**Task goal**
Scan the records below. List lines holding "white".

**Data in this exercise**

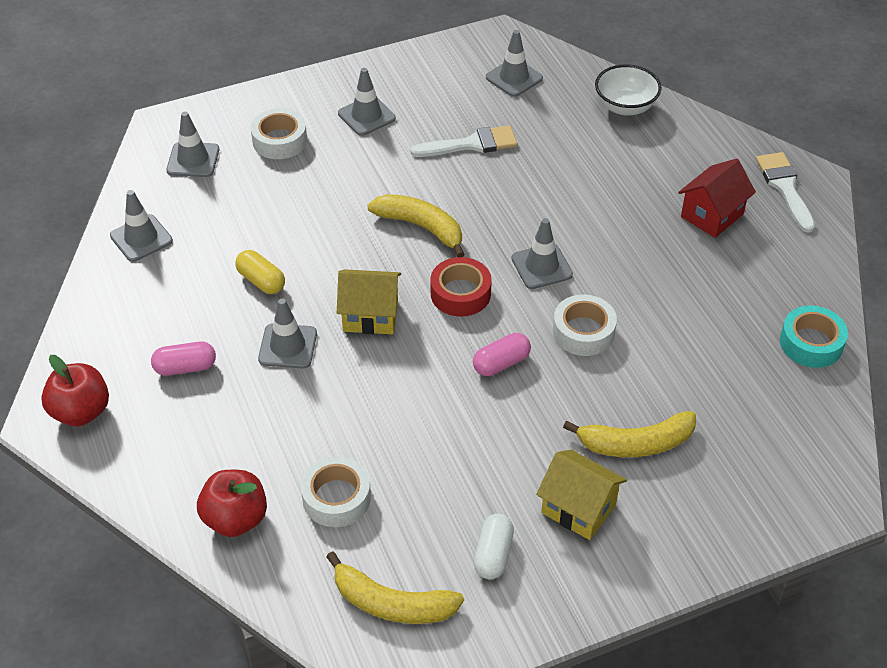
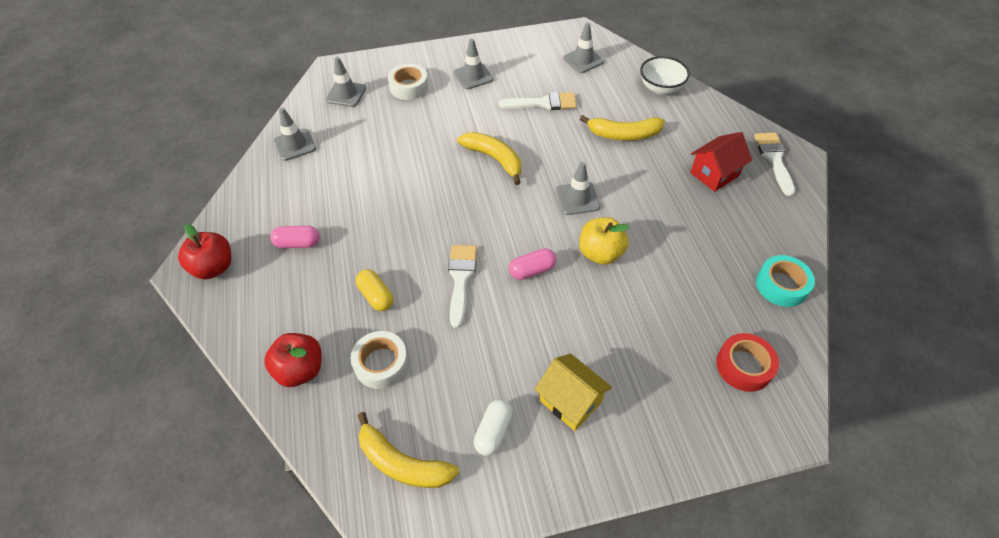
camera: 10 degrees right, 5 degrees up
yellow capsule [235,250,285,294] -> yellow capsule moved to [356,269,393,311]
grey traffic cone [258,298,317,369] -> none
yellow house [337,269,401,334] -> none
red tape [430,257,492,317] -> red tape moved to [716,333,779,392]
white tape [553,294,617,356] -> yellow apple [579,217,629,265]
yellow banana [563,411,696,457] -> yellow banana moved to [580,115,665,141]
none -> white brush [448,245,477,328]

**Written response**
white tape [553,294,617,356] -> yellow apple [579,217,629,265]
none -> white brush [448,245,477,328]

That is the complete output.